Exercise instructions: Stop after the line with "Evtec Talk: [668,633,1055,797]". Up to that point, output every line of the listing below exactly from the first one onward, skipping pictures.

Start of Data provided

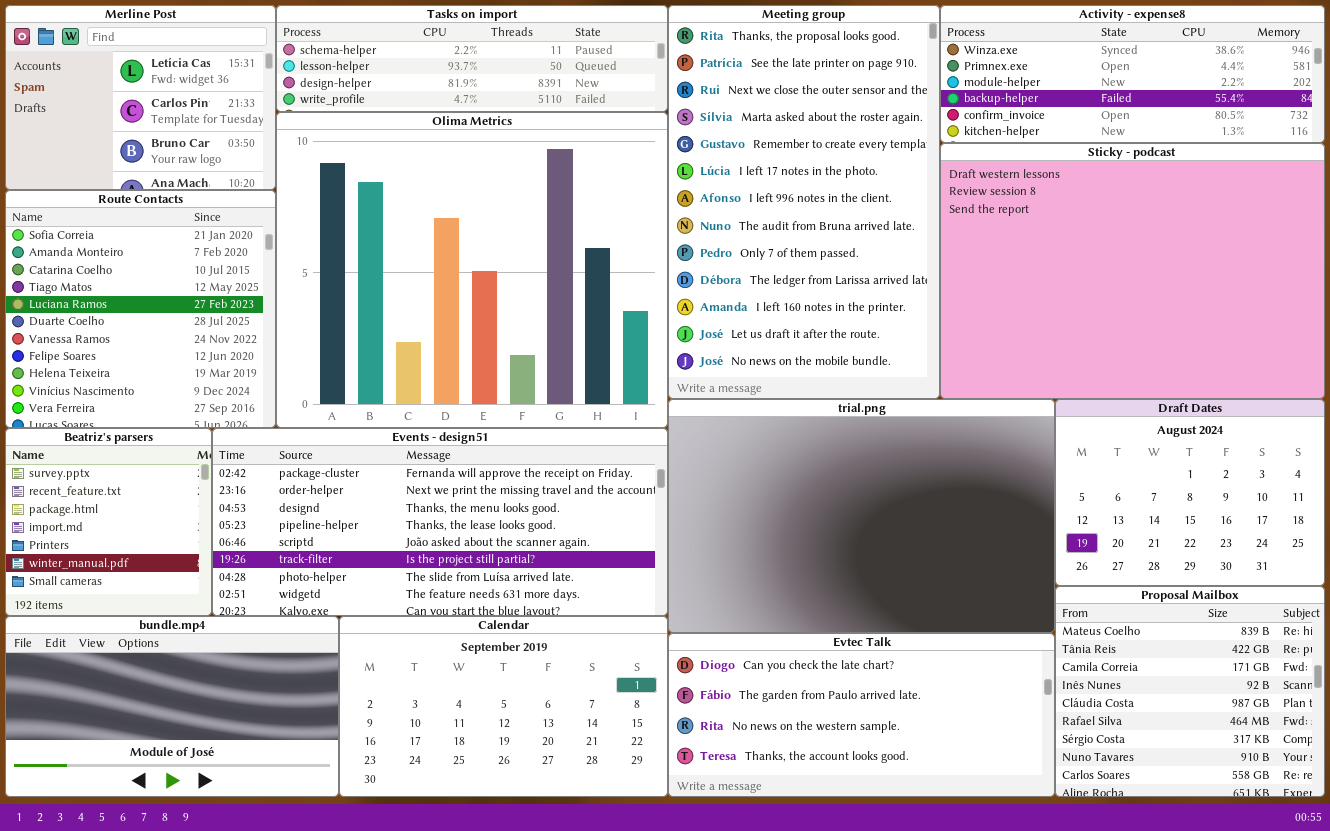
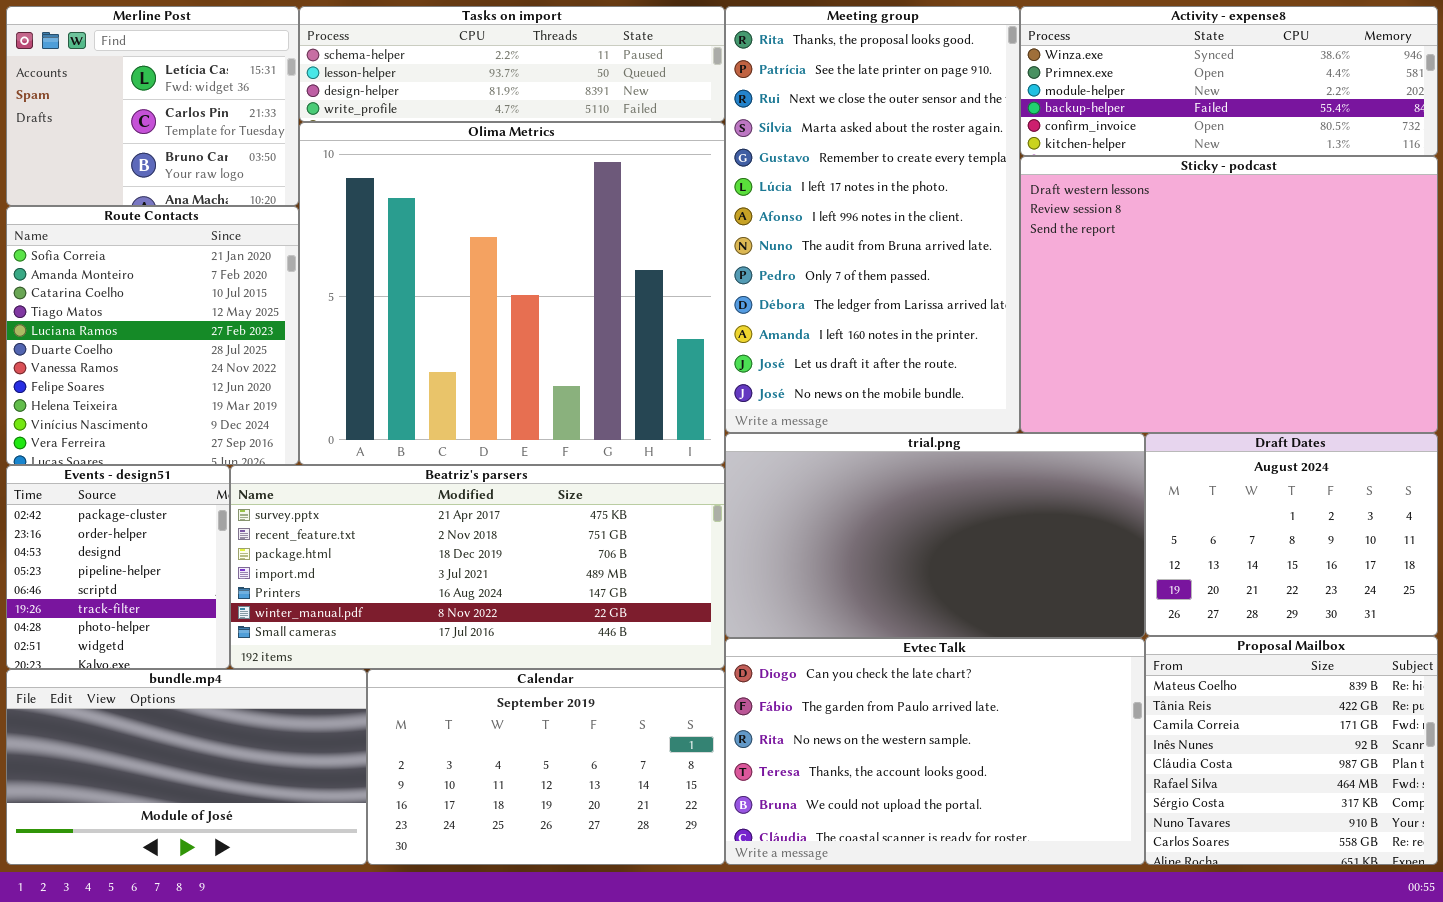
trial.png: [668,399,1055,633] -> [725,433,1145,638], resized
Beatriz's parsers: [5,428,212,616] -> [230,465,725,669], moved, resized
Events - design51: [212,428,668,616] -> [6,465,230,669], moved, resized
Evtec Talk: [668,633,1055,797] -> [725,638,1145,865], resized

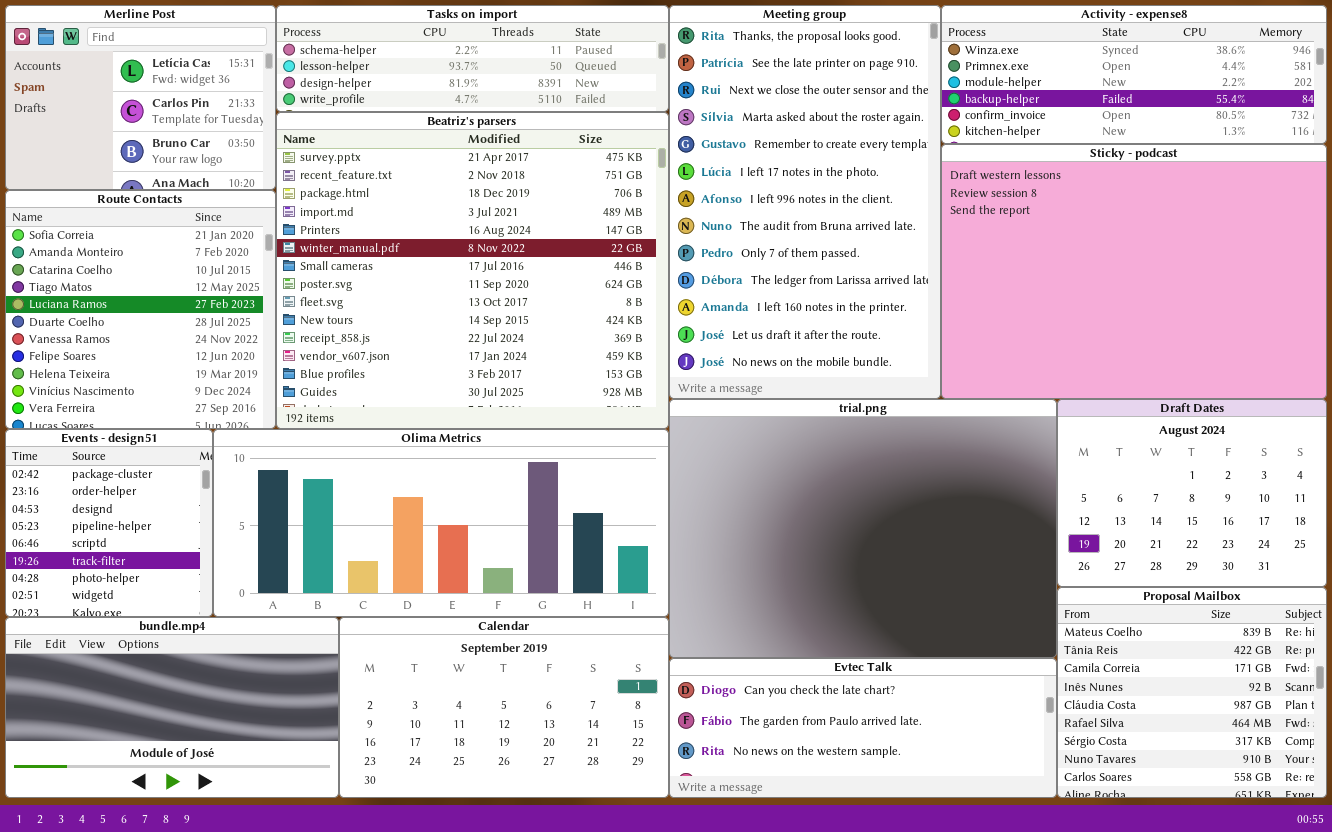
Olima Metrics: [299,122,725,465] -> [213,429,669,617], moved, resized
trial.png: [725,433,1145,638] -> [669,399,1057,658], resized
Beatriz's parsers: [230,465,725,669] -> [276,112,669,429], moved, resized
Evtec Talk: [725,638,1145,865] -> [669,658,1057,798], resized

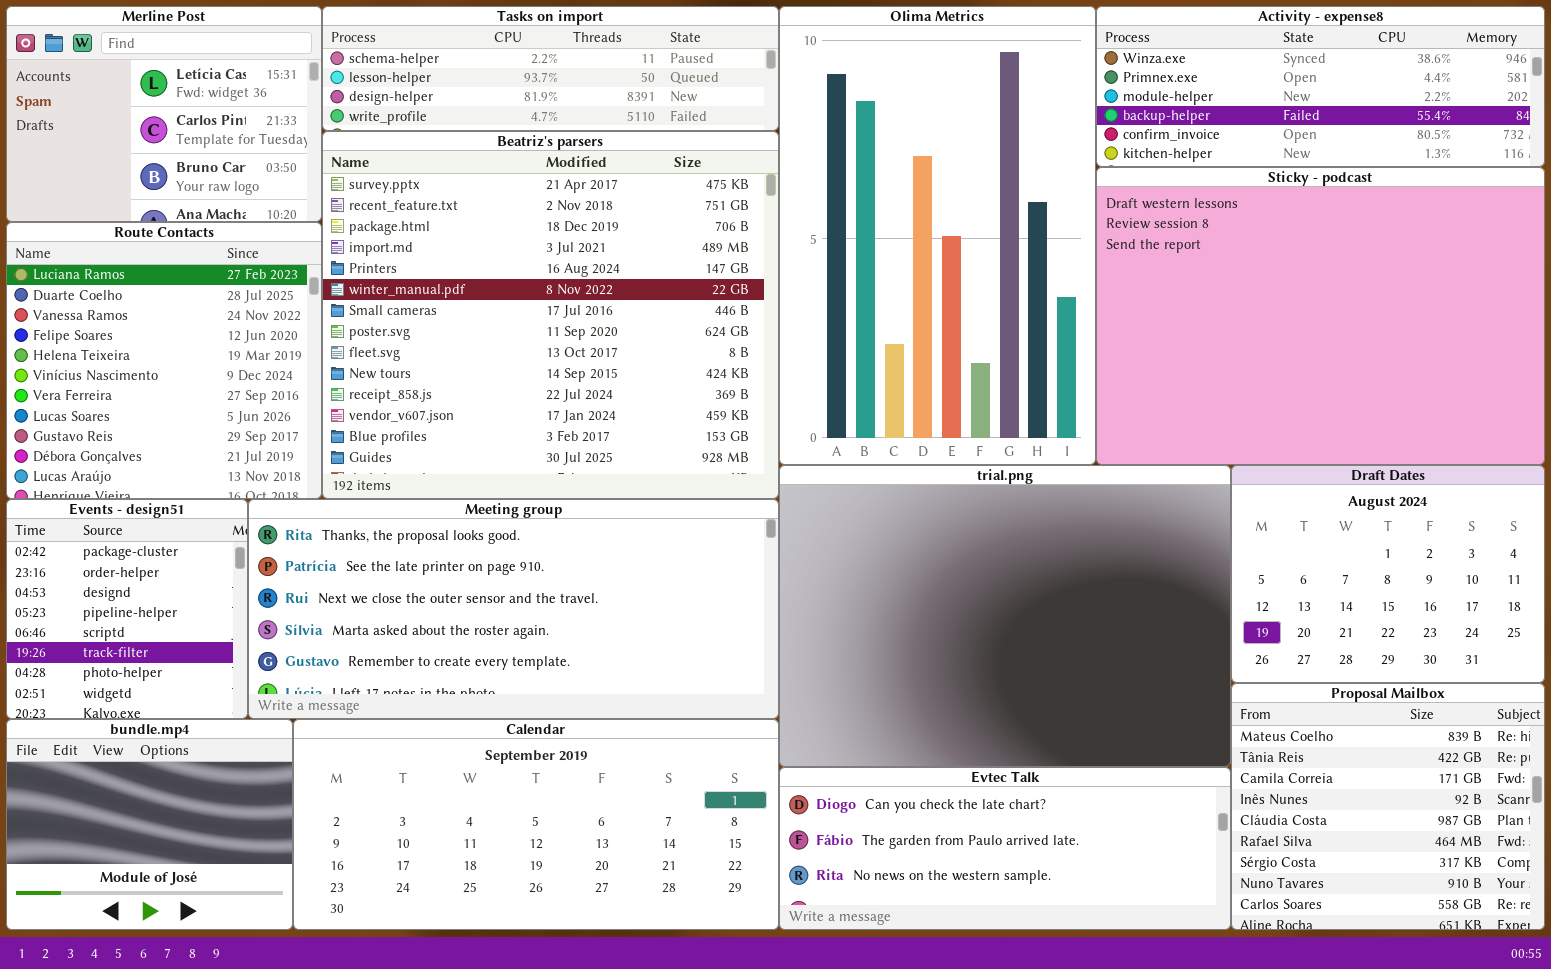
Meeting group: [669,5,941,399] -> [248,499,779,719], moved, resized
Route Contacts: [5,190,276,429] -> [6,222,322,499], scrolled down 4 rows
Olima Metrics: [213,429,669,617] -> [779,6,1096,465], moved, resized
bundle.mp4: [5,617,339,798] -> [6,719,293,930], resized
Calendar: [339,617,669,798] -> [293,719,779,930], resized

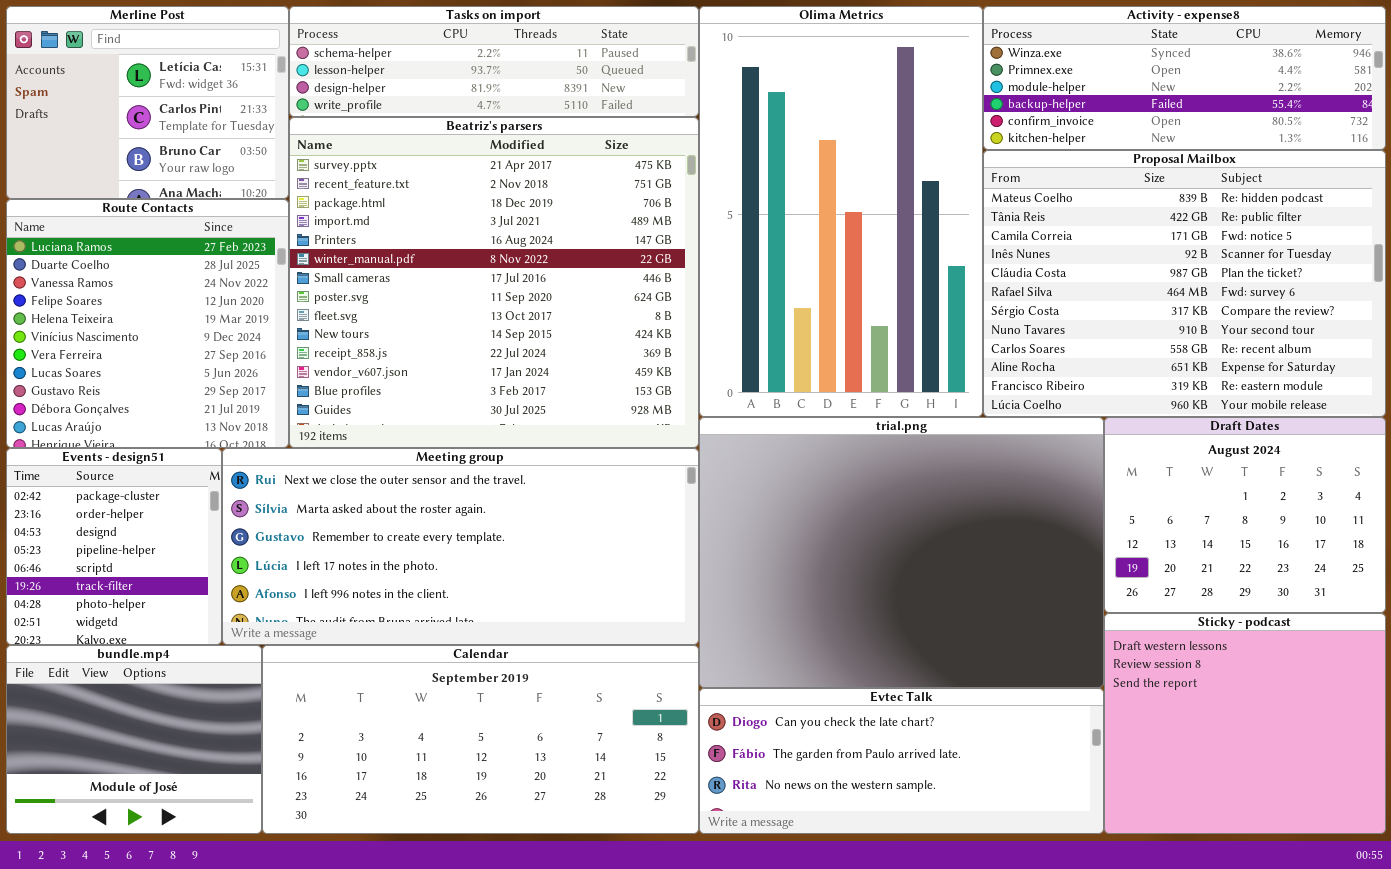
Sticky - podcast: [1096,167,1545,465] -> [1104,613,1386,834], moved, resized
Meeting group: [248,499,779,719] -> [222,448,699,645], scrolled down 2 rows
Proposal Mailbox: [1231,683,1545,930] -> [983,150,1386,417], moved, resized

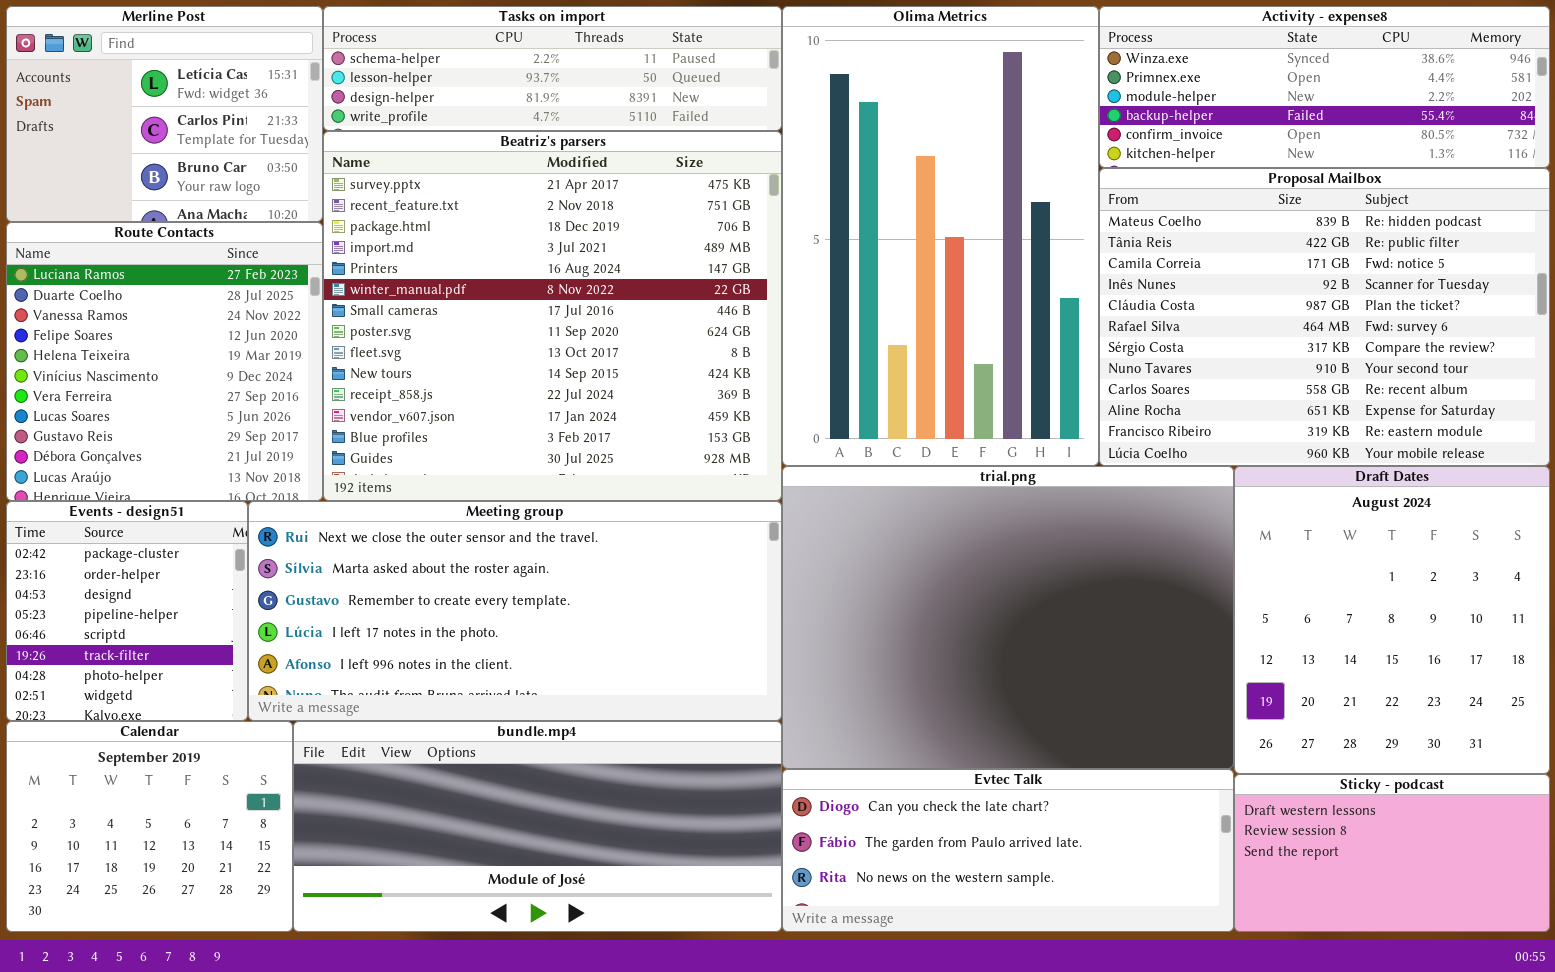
Draft Dates: [1104,417,1386,613] -> [1234,466,1550,774], resized
Sticky - podcast: [1104,613,1386,834] -> [1234,774,1550,932], resized
bundle.mp4: [6,645,262,834] -> [293,721,782,932], moved, resized
Calendar: [262,645,699,834] -> [6,721,293,932], moved, resized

End of Data provided

Task response:
trial.png: [668,399,1055,633] -> [725,433,1145,638], resized
Beatriz's parsers: [5,428,212,616] -> [230,465,725,669], moved, resized
Events - design51: [212,428,668,616] -> [6,465,230,669], moved, resized
Evtec Talk: [668,633,1055,797] -> [725,638,1145,865], resized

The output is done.